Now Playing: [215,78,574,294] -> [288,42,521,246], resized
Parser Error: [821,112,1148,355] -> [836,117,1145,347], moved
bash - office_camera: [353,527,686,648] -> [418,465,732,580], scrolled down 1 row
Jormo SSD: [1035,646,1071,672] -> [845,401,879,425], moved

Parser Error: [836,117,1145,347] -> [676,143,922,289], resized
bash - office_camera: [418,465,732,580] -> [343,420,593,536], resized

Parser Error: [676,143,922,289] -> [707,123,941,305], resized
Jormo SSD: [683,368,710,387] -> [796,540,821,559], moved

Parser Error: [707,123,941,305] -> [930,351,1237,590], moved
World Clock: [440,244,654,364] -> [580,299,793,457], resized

===

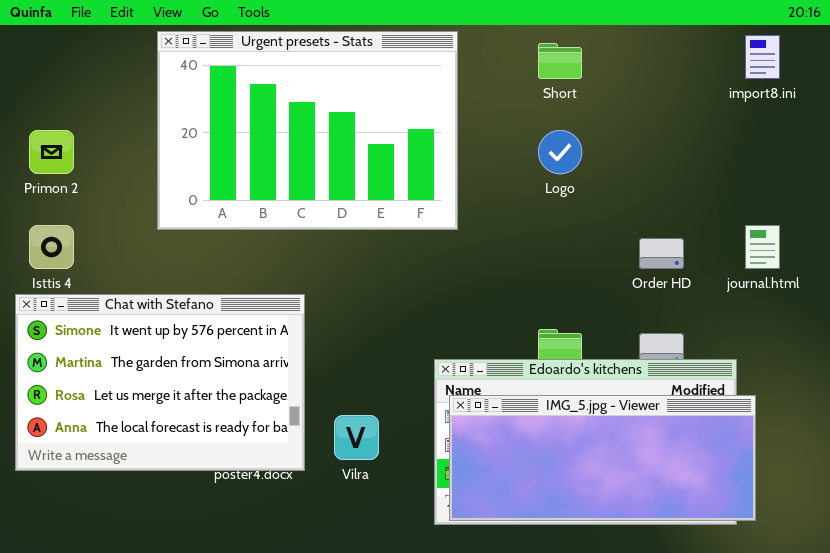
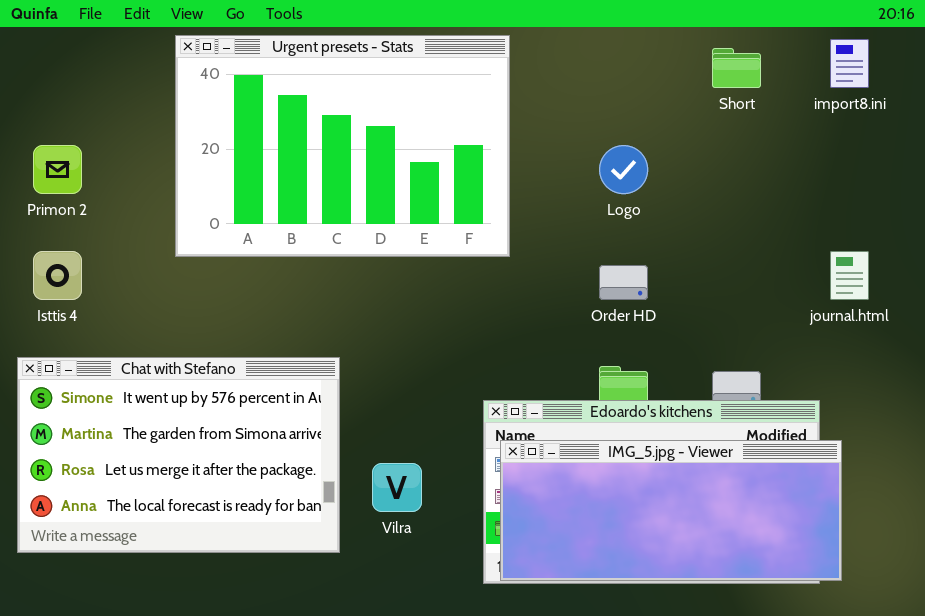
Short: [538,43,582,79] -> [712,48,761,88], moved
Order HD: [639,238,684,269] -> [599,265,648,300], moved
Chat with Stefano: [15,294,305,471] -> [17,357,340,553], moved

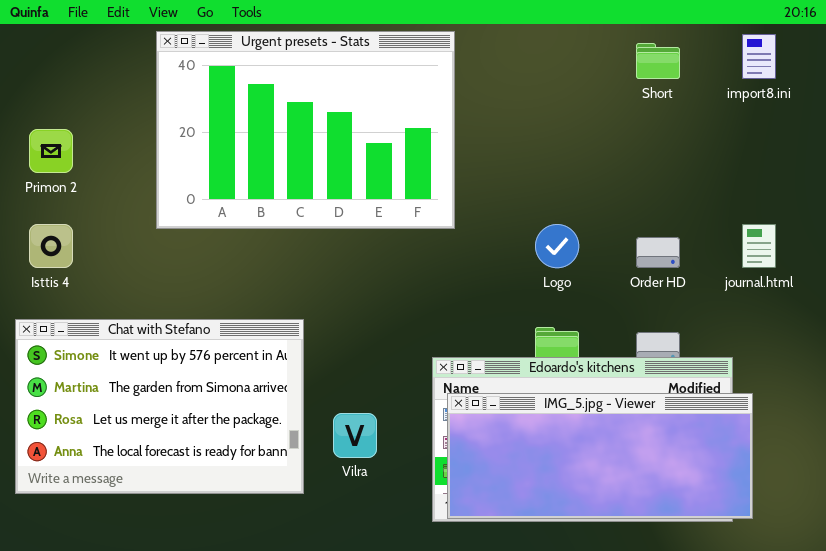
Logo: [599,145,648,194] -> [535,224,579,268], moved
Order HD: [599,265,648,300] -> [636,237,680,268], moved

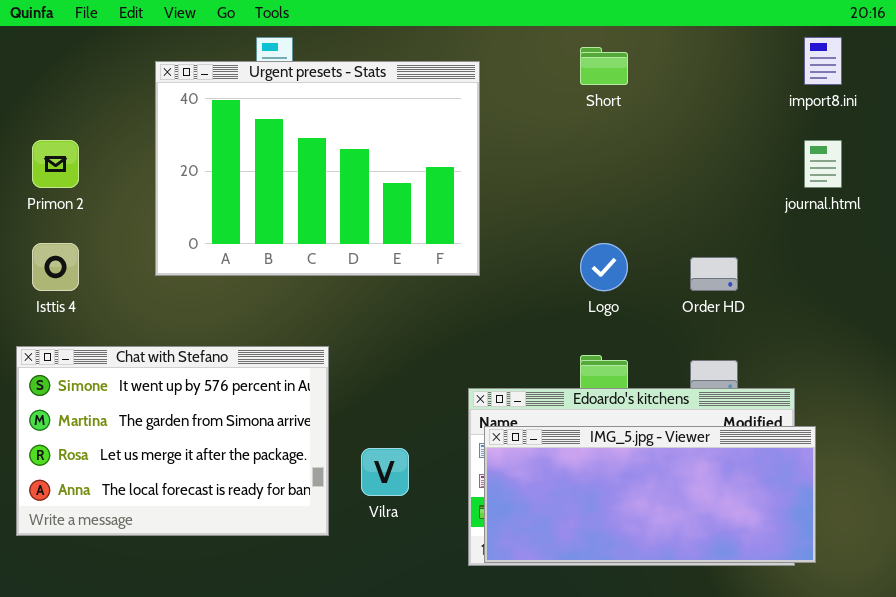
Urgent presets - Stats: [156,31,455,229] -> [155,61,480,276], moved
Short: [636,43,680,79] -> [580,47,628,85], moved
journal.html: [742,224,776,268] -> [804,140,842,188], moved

===

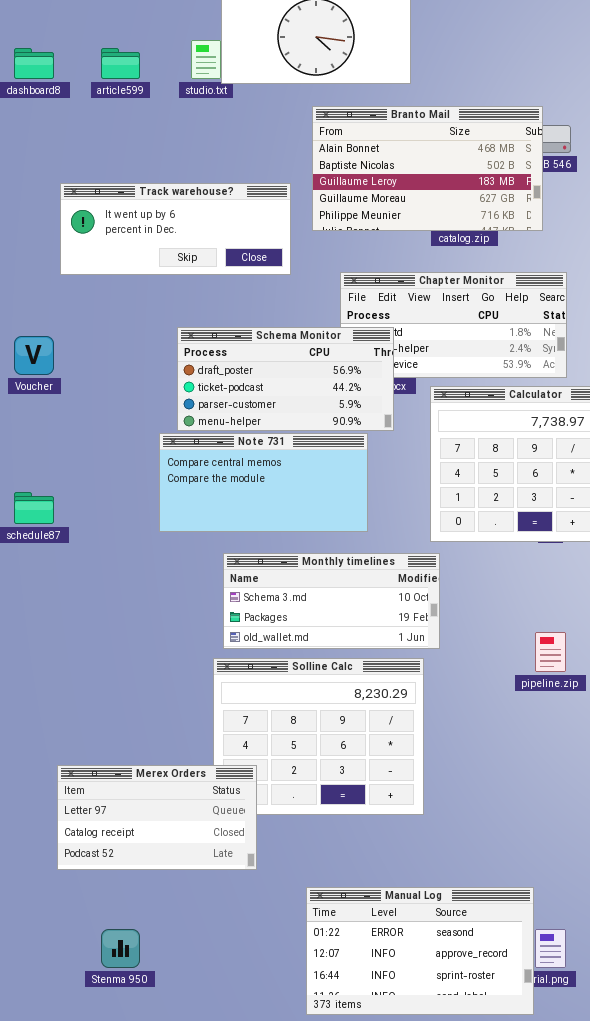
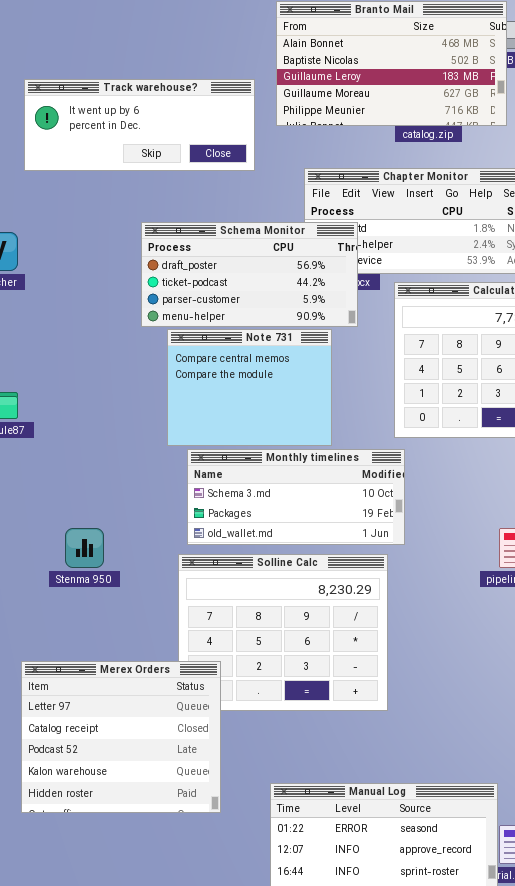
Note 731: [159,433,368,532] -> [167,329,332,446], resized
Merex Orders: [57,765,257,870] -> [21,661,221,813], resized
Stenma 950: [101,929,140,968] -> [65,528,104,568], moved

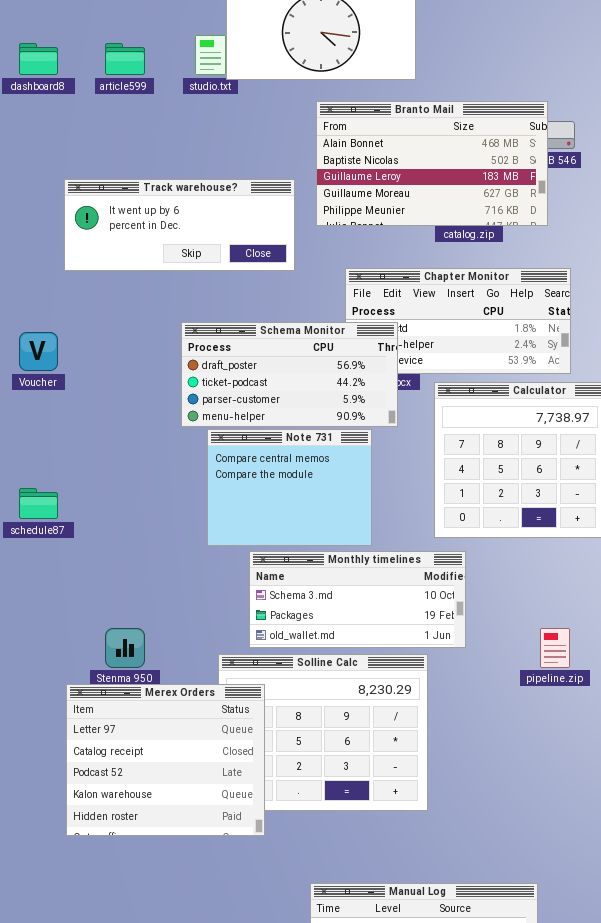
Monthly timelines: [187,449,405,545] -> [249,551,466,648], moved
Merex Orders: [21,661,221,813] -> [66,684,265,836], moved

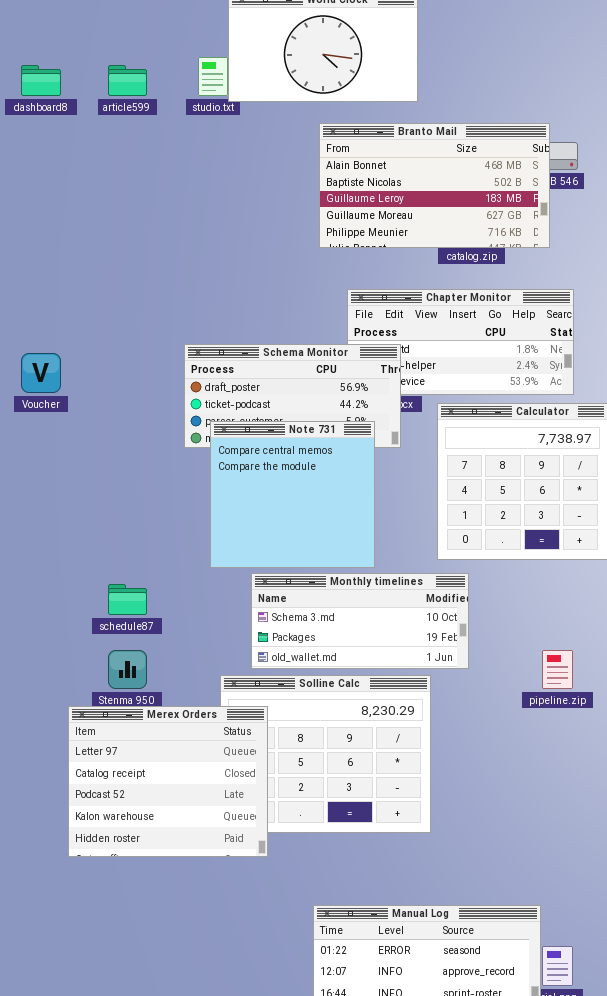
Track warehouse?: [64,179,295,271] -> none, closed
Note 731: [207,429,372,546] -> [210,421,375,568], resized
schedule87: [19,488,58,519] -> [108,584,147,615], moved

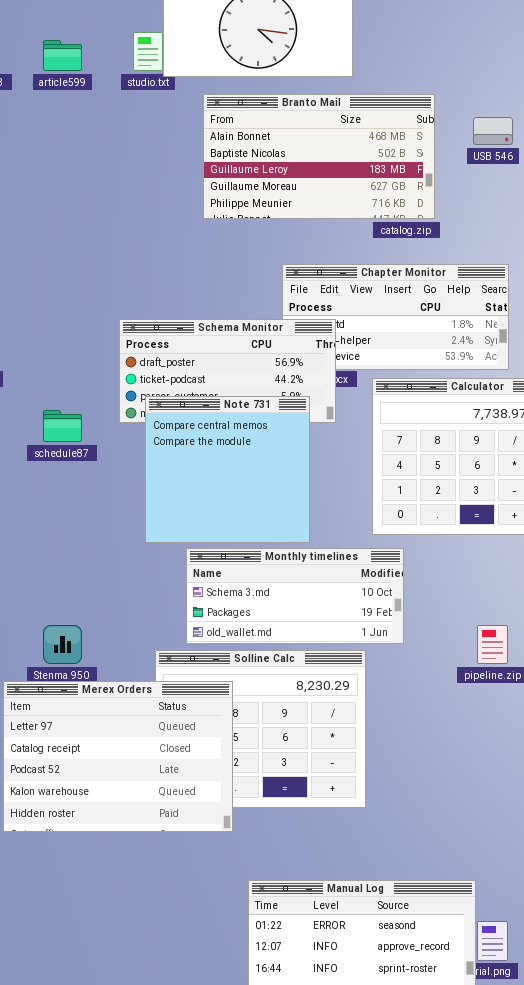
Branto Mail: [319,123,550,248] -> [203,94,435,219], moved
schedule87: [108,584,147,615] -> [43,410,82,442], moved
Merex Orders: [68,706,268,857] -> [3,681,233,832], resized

===

TASK STATEMENT:
Every line containing the string "Merex" should be pulled from the listing and copied.

WRITTEN SOLUTION:
Merex Orders: [57,765,257,870] -> [21,661,221,813], resized
Merex Orders: [21,661,221,813] -> [66,684,265,836], moved
Merex Orders: [68,706,268,857] -> [3,681,233,832], resized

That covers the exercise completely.